The records:

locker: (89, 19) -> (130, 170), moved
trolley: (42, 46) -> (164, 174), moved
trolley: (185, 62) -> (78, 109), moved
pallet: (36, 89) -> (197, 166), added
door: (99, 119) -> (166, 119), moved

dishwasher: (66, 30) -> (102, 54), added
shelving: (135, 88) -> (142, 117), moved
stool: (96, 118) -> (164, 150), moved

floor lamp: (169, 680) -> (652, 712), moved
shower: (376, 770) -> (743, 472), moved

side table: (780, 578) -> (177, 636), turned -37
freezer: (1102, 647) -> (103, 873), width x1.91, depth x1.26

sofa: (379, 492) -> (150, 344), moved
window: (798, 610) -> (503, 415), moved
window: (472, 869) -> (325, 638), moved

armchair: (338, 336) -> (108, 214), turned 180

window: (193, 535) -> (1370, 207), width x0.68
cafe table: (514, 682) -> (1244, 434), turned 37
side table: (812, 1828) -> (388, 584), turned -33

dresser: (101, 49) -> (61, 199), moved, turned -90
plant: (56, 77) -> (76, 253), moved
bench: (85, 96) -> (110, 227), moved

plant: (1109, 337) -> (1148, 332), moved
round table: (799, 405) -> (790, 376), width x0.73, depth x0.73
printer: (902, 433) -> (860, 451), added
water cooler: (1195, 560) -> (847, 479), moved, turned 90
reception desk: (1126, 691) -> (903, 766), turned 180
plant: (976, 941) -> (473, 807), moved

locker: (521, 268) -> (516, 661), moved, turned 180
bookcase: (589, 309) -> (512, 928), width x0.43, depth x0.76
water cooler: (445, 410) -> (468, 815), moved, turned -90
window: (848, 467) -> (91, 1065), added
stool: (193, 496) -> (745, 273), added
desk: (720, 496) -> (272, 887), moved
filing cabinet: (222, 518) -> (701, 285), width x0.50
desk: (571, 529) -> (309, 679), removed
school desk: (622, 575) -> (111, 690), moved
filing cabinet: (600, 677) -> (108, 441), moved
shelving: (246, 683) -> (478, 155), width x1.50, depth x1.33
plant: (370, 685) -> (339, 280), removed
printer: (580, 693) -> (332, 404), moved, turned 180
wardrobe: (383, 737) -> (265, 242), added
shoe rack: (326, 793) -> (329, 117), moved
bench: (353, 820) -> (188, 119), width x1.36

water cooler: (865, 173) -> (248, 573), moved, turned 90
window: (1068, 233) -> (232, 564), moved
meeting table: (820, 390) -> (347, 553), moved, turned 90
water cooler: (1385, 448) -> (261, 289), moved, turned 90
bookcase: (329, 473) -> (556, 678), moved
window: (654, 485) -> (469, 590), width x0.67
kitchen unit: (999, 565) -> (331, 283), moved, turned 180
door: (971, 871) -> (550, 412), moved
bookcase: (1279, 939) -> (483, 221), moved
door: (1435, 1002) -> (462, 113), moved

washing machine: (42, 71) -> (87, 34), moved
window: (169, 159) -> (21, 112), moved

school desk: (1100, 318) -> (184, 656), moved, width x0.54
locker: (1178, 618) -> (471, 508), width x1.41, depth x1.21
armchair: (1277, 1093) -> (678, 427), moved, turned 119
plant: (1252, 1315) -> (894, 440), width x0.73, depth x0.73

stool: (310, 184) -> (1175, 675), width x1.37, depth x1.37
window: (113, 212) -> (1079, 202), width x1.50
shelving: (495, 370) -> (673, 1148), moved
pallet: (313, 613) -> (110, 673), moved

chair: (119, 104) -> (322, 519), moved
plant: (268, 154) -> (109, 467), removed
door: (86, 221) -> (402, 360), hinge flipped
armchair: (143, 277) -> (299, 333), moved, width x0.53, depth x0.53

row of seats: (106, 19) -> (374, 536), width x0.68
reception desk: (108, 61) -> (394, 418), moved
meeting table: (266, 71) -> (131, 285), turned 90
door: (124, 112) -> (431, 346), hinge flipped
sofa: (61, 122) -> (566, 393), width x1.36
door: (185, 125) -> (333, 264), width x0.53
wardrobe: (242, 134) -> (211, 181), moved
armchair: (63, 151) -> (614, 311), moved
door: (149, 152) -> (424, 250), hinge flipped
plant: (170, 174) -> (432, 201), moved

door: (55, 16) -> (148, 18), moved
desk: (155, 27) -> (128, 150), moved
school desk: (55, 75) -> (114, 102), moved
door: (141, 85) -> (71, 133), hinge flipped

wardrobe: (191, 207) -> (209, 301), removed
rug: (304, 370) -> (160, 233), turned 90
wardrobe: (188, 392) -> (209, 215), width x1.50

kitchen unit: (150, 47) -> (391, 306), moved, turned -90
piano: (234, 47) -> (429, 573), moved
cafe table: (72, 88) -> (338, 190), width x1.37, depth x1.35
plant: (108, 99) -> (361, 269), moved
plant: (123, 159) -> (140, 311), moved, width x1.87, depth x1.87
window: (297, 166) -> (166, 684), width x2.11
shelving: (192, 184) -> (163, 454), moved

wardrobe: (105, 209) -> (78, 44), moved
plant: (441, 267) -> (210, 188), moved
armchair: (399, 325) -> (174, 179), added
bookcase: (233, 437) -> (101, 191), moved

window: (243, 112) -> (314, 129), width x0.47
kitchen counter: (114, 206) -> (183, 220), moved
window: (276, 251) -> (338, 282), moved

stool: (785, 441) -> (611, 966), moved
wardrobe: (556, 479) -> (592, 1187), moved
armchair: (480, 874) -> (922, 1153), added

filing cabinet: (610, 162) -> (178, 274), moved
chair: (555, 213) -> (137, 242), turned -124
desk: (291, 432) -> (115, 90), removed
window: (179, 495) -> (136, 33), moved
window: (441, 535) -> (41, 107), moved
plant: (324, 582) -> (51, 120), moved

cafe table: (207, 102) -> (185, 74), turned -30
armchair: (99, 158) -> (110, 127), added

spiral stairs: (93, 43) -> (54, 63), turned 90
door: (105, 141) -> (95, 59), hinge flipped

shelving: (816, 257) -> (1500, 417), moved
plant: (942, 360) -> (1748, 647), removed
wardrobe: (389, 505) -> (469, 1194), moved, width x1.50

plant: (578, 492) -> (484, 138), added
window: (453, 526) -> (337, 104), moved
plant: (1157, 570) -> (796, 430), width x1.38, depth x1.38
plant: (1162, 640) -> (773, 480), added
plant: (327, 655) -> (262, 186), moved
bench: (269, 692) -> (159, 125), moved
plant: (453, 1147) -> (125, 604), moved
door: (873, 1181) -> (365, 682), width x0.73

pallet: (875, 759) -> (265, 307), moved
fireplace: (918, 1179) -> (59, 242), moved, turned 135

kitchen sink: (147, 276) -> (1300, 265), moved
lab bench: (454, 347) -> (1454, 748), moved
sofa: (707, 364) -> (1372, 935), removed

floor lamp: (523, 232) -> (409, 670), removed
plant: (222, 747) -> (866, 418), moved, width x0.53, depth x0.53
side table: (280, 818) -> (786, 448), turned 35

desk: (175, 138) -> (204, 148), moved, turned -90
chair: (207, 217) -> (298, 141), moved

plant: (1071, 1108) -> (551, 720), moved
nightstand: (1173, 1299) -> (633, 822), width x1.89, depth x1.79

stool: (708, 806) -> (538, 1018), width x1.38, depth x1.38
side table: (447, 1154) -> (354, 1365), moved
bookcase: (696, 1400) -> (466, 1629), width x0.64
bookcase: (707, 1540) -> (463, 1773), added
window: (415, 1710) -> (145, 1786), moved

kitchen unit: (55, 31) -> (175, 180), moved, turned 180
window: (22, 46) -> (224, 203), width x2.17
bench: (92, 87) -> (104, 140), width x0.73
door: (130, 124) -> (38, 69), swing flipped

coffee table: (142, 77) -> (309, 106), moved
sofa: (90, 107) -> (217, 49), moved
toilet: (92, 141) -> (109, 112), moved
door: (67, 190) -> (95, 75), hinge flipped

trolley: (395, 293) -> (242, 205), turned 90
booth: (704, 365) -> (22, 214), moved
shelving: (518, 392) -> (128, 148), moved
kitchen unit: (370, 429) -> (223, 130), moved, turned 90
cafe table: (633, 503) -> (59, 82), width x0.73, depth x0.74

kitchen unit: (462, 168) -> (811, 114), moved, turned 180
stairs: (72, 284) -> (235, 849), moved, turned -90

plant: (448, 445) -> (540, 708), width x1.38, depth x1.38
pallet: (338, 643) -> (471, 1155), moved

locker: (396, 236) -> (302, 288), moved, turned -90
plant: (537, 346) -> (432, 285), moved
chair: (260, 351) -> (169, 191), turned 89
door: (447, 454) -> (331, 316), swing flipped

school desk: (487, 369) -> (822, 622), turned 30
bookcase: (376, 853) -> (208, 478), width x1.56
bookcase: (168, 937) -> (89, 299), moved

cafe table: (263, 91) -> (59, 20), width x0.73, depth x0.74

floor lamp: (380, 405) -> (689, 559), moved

Instructions for the task: From the line that has "school desk: (622, 575) -> (111, 690), moved" through the line that has "wardrobe: (188, 392)", copy every line exactly as it appears above, and leave out all others.

Response:
school desk: (622, 575) -> (111, 690), moved
filing cabinet: (600, 677) -> (108, 441), moved
shelving: (246, 683) -> (478, 155), width x1.50, depth x1.33
plant: (370, 685) -> (339, 280), removed
printer: (580, 693) -> (332, 404), moved, turned 180
wardrobe: (383, 737) -> (265, 242), added
shoe rack: (326, 793) -> (329, 117), moved
bench: (353, 820) -> (188, 119), width x1.36

water cooler: (865, 173) -> (248, 573), moved, turned 90
window: (1068, 233) -> (232, 564), moved
meeting table: (820, 390) -> (347, 553), moved, turned 90
water cooler: (1385, 448) -> (261, 289), moved, turned 90
bookcase: (329, 473) -> (556, 678), moved
window: (654, 485) -> (469, 590), width x0.67
kitchen unit: (999, 565) -> (331, 283), moved, turned 180
door: (971, 871) -> (550, 412), moved
bookcase: (1279, 939) -> (483, 221), moved
door: (1435, 1002) -> (462, 113), moved

washing machine: (42, 71) -> (87, 34), moved
window: (169, 159) -> (21, 112), moved

school desk: (1100, 318) -> (184, 656), moved, width x0.54
locker: (1178, 618) -> (471, 508), width x1.41, depth x1.21
armchair: (1277, 1093) -> (678, 427), moved, turned 119
plant: (1252, 1315) -> (894, 440), width x0.73, depth x0.73

stool: (310, 184) -> (1175, 675), width x1.37, depth x1.37
window: (113, 212) -> (1079, 202), width x1.50
shelving: (495, 370) -> (673, 1148), moved
pallet: (313, 613) -> (110, 673), moved

chair: (119, 104) -> (322, 519), moved
plant: (268, 154) -> (109, 467), removed
door: (86, 221) -> (402, 360), hinge flipped
armchair: (143, 277) -> (299, 333), moved, width x0.53, depth x0.53

row of seats: (106, 19) -> (374, 536), width x0.68
reception desk: (108, 61) -> (394, 418), moved
meeting table: (266, 71) -> (131, 285), turned 90
door: (124, 112) -> (431, 346), hinge flipped
sofa: (61, 122) -> (566, 393), width x1.36
door: (185, 125) -> (333, 264), width x0.53
wardrobe: (242, 134) -> (211, 181), moved
armchair: (63, 151) -> (614, 311), moved
door: (149, 152) -> (424, 250), hinge flipped
plant: (170, 174) -> (432, 201), moved

door: (55, 16) -> (148, 18), moved
desk: (155, 27) -> (128, 150), moved
school desk: (55, 75) -> (114, 102), moved
door: (141, 85) -> (71, 133), hinge flipped

wardrobe: (191, 207) -> (209, 301), removed
rug: (304, 370) -> (160, 233), turned 90
wardrobe: (188, 392) -> (209, 215), width x1.50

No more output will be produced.